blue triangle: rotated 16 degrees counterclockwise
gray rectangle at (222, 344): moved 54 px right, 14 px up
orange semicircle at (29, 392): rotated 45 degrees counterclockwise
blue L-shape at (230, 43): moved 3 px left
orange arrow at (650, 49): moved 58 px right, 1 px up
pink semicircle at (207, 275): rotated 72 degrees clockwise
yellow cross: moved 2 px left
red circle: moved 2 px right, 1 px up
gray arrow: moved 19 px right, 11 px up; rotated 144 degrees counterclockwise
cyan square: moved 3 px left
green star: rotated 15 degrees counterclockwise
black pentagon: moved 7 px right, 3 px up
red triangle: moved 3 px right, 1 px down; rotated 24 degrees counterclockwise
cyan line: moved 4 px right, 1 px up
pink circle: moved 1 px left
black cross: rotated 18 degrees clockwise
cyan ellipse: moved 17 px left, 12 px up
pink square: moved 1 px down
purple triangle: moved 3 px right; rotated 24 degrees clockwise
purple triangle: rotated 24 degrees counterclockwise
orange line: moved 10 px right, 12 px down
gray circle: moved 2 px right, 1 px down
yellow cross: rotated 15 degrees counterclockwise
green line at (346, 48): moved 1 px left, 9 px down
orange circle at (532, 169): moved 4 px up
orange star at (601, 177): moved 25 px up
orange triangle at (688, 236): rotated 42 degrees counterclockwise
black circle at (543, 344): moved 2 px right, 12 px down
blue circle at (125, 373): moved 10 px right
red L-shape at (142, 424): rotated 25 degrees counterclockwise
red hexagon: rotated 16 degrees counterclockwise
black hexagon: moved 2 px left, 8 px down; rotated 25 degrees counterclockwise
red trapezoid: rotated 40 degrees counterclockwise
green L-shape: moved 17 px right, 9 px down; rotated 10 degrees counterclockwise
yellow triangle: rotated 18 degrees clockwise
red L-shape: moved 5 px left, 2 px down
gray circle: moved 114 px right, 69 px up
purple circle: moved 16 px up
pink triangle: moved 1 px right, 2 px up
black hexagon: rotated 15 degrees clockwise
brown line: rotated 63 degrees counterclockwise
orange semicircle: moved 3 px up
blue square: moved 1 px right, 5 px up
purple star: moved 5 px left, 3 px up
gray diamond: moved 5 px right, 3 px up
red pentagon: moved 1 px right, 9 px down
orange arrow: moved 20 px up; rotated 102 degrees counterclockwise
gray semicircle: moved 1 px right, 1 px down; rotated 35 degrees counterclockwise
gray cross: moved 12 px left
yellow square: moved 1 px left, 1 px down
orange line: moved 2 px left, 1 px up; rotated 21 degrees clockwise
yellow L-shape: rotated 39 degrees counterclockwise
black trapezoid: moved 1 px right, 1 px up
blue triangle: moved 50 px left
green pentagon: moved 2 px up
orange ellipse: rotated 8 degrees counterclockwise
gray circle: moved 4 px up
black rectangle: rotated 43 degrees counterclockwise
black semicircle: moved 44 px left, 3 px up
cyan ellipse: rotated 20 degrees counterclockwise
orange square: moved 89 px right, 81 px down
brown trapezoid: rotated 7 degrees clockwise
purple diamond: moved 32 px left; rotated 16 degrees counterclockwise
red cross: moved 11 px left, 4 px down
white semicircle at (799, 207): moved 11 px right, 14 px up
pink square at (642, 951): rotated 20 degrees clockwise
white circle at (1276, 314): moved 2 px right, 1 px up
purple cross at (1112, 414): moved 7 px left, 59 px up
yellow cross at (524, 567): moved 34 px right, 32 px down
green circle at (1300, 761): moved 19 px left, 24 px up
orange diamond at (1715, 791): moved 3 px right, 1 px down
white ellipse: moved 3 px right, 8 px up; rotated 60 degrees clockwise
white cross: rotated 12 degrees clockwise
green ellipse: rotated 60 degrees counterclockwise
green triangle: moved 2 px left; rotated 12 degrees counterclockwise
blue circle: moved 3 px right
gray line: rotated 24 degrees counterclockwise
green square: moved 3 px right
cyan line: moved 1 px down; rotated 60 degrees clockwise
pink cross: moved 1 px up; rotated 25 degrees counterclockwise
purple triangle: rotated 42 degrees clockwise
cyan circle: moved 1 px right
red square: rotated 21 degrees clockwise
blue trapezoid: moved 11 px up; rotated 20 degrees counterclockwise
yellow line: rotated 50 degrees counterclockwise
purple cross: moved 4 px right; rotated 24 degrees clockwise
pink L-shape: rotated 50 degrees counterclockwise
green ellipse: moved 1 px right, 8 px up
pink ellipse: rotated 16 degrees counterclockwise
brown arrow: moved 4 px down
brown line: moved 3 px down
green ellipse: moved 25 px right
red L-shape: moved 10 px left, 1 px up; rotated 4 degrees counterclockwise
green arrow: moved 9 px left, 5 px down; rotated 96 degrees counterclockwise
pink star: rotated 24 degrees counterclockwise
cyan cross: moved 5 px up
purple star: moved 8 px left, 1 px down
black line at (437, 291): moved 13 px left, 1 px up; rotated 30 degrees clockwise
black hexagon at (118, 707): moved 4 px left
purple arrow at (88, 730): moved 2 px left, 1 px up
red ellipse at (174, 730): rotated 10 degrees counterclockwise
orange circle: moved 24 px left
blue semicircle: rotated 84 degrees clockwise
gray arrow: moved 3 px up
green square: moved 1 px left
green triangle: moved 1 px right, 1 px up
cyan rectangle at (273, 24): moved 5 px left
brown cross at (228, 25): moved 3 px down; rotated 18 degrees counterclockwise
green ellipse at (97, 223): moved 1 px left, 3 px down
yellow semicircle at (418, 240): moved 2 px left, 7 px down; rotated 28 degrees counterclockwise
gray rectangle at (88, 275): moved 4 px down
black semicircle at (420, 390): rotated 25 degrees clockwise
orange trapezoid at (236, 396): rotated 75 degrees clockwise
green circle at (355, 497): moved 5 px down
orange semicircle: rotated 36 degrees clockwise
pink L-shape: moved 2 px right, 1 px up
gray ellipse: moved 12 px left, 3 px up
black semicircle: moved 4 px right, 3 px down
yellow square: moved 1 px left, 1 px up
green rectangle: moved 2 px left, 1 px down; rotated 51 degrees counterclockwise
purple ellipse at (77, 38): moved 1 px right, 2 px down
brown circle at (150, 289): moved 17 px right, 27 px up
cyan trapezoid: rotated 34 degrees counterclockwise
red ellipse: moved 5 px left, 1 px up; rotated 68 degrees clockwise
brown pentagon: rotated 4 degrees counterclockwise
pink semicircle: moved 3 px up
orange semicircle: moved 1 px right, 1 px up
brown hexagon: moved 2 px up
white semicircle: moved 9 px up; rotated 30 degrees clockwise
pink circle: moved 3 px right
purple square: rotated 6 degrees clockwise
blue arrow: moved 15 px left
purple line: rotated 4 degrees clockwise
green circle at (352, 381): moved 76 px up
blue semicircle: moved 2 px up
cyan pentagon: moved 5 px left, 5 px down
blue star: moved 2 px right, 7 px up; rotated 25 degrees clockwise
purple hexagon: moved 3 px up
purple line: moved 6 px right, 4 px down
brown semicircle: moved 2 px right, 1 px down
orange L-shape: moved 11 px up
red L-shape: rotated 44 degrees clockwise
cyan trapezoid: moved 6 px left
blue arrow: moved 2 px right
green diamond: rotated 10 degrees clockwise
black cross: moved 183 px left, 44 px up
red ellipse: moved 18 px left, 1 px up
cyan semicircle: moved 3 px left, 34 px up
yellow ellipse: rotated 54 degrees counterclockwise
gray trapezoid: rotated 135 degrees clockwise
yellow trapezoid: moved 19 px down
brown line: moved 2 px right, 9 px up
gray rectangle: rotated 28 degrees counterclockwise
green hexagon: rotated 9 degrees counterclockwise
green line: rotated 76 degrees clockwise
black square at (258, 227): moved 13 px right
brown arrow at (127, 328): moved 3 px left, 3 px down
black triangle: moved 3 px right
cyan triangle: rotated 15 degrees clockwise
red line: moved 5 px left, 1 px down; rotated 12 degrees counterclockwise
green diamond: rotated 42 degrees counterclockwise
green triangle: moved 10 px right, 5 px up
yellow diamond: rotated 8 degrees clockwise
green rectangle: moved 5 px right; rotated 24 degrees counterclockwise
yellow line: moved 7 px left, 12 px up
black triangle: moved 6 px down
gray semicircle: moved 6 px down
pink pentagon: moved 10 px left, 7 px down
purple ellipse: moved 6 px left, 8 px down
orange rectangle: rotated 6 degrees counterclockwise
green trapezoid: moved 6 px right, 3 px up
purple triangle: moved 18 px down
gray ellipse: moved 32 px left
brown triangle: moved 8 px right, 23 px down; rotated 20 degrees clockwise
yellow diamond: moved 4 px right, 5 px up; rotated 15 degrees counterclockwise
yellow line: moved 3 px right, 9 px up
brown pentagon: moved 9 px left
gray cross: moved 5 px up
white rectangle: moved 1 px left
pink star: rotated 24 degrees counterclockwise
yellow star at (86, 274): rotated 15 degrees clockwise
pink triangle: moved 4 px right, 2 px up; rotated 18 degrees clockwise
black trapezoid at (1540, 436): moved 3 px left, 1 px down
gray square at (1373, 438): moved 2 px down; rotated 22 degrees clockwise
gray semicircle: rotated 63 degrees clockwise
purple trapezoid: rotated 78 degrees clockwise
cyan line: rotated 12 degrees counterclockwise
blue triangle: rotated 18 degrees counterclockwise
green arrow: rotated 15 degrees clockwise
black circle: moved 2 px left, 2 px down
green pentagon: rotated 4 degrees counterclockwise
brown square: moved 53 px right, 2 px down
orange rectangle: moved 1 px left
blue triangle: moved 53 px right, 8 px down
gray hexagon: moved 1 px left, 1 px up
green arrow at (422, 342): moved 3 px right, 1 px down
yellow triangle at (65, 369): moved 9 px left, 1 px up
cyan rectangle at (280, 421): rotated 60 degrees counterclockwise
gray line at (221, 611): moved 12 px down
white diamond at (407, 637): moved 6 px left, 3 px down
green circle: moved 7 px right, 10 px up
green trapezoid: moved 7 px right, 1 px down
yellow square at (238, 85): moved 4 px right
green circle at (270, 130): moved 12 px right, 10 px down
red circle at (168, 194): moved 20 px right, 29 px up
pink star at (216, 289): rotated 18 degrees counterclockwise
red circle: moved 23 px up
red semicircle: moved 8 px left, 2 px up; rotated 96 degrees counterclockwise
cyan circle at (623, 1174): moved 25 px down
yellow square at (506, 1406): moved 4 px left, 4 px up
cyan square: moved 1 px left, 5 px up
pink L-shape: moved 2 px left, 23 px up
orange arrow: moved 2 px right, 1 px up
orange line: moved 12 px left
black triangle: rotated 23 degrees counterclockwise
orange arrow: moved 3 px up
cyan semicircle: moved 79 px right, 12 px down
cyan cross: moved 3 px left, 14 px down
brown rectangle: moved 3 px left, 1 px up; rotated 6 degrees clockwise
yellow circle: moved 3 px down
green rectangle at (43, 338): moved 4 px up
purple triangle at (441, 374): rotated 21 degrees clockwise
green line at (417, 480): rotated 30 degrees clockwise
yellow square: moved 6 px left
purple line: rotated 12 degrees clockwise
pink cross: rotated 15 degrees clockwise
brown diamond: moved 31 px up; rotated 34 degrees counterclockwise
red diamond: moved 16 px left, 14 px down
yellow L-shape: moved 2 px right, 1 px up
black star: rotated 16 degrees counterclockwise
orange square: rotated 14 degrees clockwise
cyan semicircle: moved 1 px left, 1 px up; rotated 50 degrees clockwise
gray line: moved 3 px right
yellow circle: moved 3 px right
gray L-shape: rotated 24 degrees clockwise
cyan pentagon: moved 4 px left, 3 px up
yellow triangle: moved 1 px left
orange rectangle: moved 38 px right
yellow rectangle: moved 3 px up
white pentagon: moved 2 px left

-------------------------

Render the records from the start through the line with "black pentagon: moved 7 px right, 3 px up" as a Markdown table with two columns: Row for the row number and Line for the line itself. Leave out blank lines.

**The answer**
| Row | Line |
|---|---|
| 1 | blue triangle: rotated 16 degrees counterclockwise |
| 2 | gray rectangle at (222, 344): moved 54 px right, 14 px up |
| 3 | orange semicircle at (29, 392): rotated 45 degrees counterclockwise |
| 4 | blue L-shape at (230, 43): moved 3 px left |
| 5 | orange arrow at (650, 49): moved 58 px right, 1 px up |
| 6 | pink semicircle at (207, 275): rotated 72 degrees clockwise |
| 7 | yellow cross: moved 2 px left |
| 8 | red circle: moved 2 px right, 1 px up |
| 9 | gray arrow: moved 19 px right, 11 px up; rotated 144 degrees counterclockwise |
| 10 | cyan square: moved 3 px left |
| 11 | green star: rotated 15 degrees counterclockwise |
| 12 | black pentagon: moved 7 px right, 3 px up |